**Your instructions:** Write out, without any change, the lines in the material below that run from the line with "yellow arrow: (108, 161)" through the line with "blue trapezoid: (82, 296) -> (49, 254), moved", both included.

**The records:**
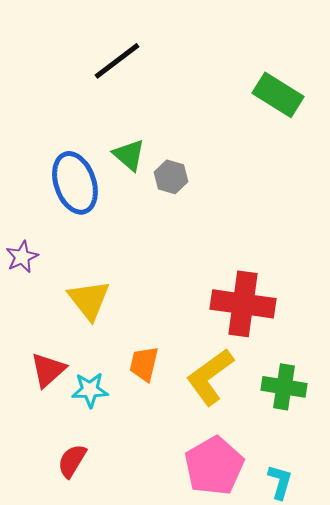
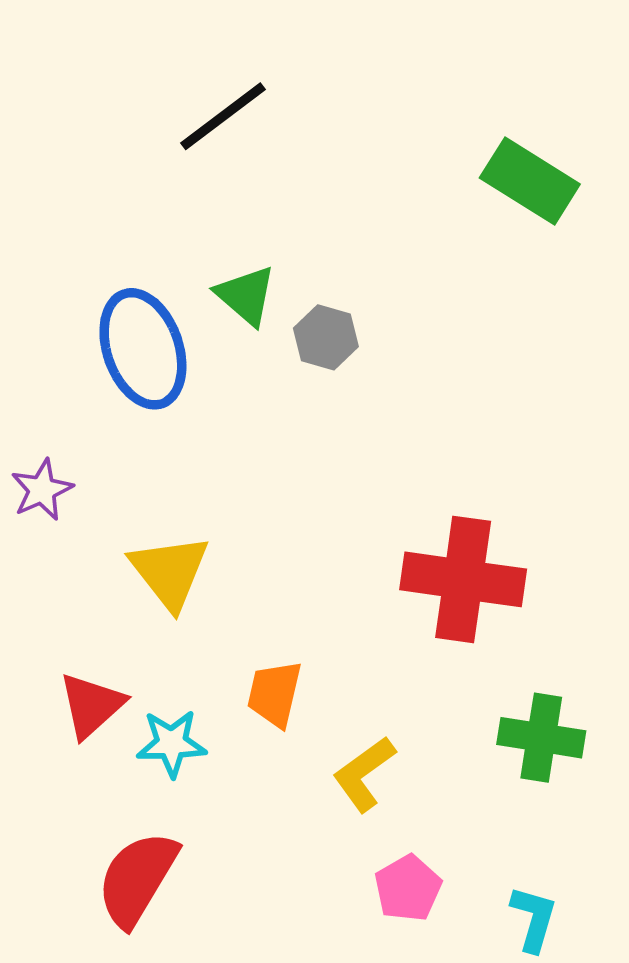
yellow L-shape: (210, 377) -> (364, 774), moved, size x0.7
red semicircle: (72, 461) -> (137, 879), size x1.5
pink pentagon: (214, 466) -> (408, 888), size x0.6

* * *

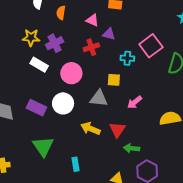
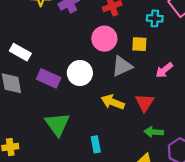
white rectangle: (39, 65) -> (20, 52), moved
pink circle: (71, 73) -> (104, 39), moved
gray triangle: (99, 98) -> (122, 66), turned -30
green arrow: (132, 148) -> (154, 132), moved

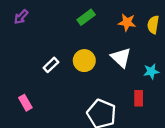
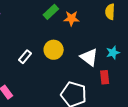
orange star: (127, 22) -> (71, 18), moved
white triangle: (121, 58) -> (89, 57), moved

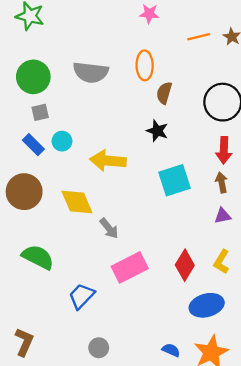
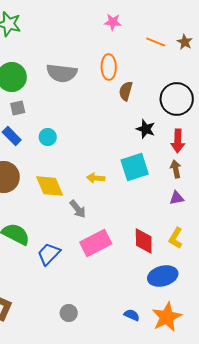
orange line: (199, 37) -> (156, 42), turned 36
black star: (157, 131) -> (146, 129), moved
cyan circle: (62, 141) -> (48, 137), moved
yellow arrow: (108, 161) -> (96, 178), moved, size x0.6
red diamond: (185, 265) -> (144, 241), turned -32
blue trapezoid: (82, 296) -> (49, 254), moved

**Task response:**
yellow arrow: (108, 161) -> (96, 178), moved, size x0.6
red diamond: (185, 265) -> (144, 241), turned -32
blue trapezoid: (82, 296) -> (49, 254), moved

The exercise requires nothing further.